Each record below must be reproduced exactly as it reads, with its images omitted.

═══ Records shown ═══

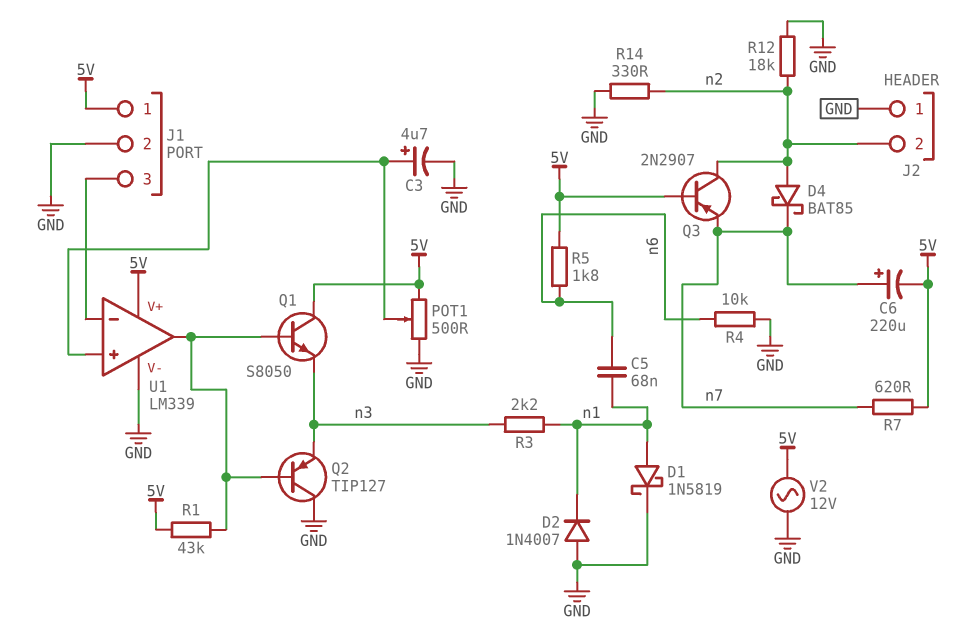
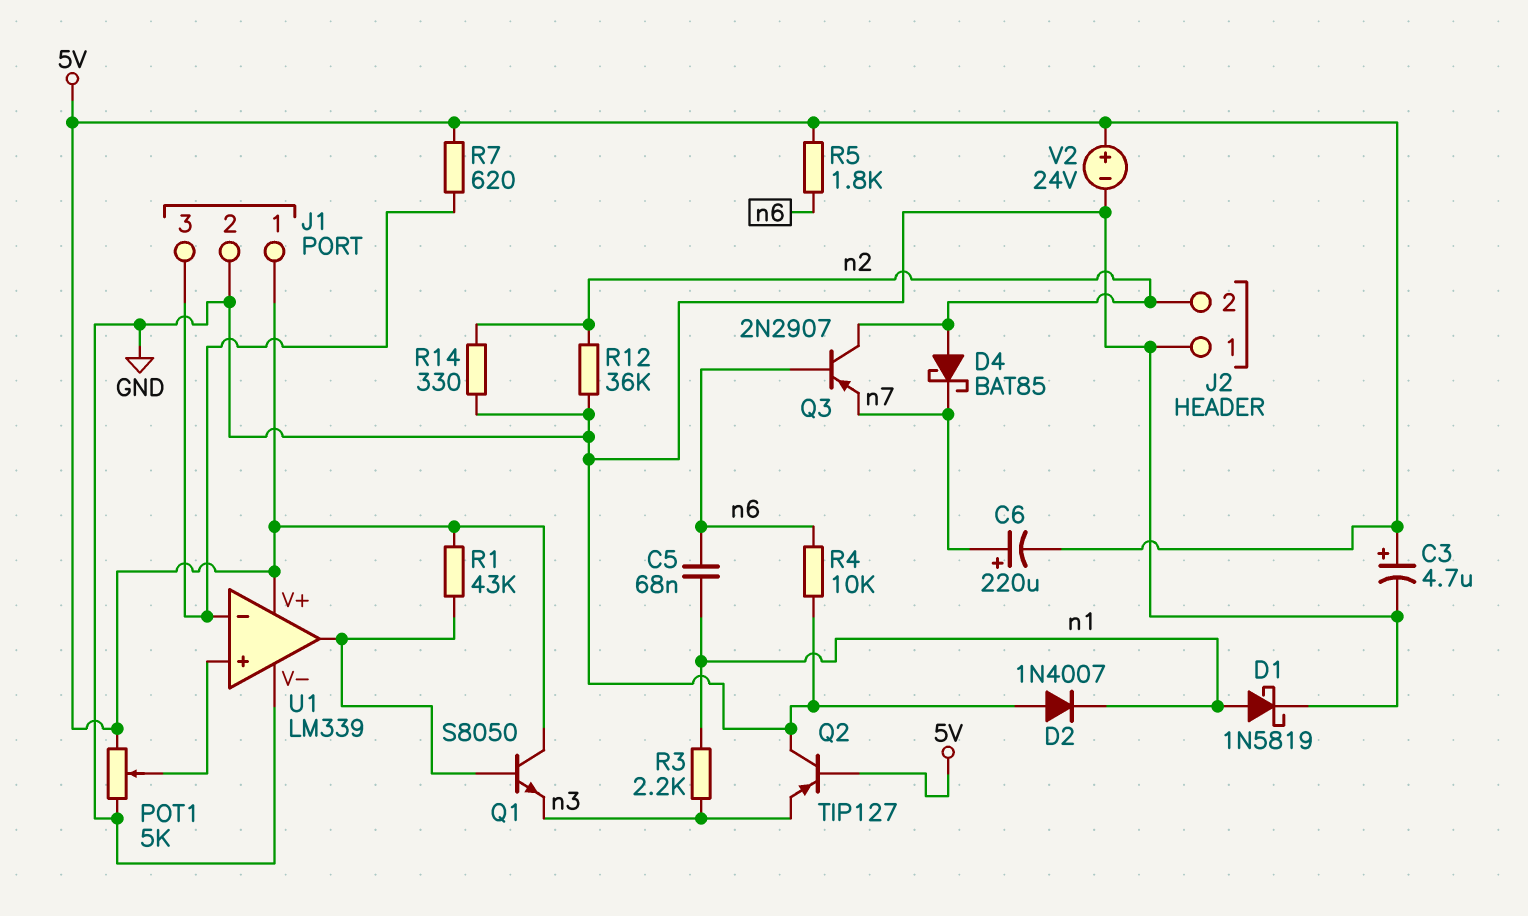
C3: 4.7uF (plus U1/in+, minus GND) -> 4.7uF (plus 5V, minus GND)
POT1: 500 (5V, GND, wiper U1/in+) -> 5k (5V, GND, wiper U1/in+)
Q2: PNP TIP127 (B U1/out, C GND, E n3) -> PNP TIP127 (B 5V, C GND, E n3)
Q3: PNP 2N2907 (B 5V, C n2, E n7) -> PNP 2N2907 (B n6, C n2, E n7)
R7: 620 (5V, n7) -> 620 (5V, J1/3)
R12: 18k (GND, n2) -> 36k (GND, n2)
V2: AC 12V (5V, GND) -> 24V (plus 5V, minus GND)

═══

◆ **Written response**:
C3: 4.7uF (plus U1/in+, minus GND) -> 4.7uF (plus 5V, minus GND)
POT1: 500 (5V, GND, wiper U1/in+) -> 5k (5V, GND, wiper U1/in+)
Q2: PNP TIP127 (B U1/out, C GND, E n3) -> PNP TIP127 (B 5V, C GND, E n3)
Q3: PNP 2N2907 (B 5V, C n2, E n7) -> PNP 2N2907 (B n6, C n2, E n7)
R7: 620 (5V, n7) -> 620 (5V, J1/3)
R12: 18k (GND, n2) -> 36k (GND, n2)
V2: AC 12V (5V, GND) -> 24V (plus 5V, minus GND)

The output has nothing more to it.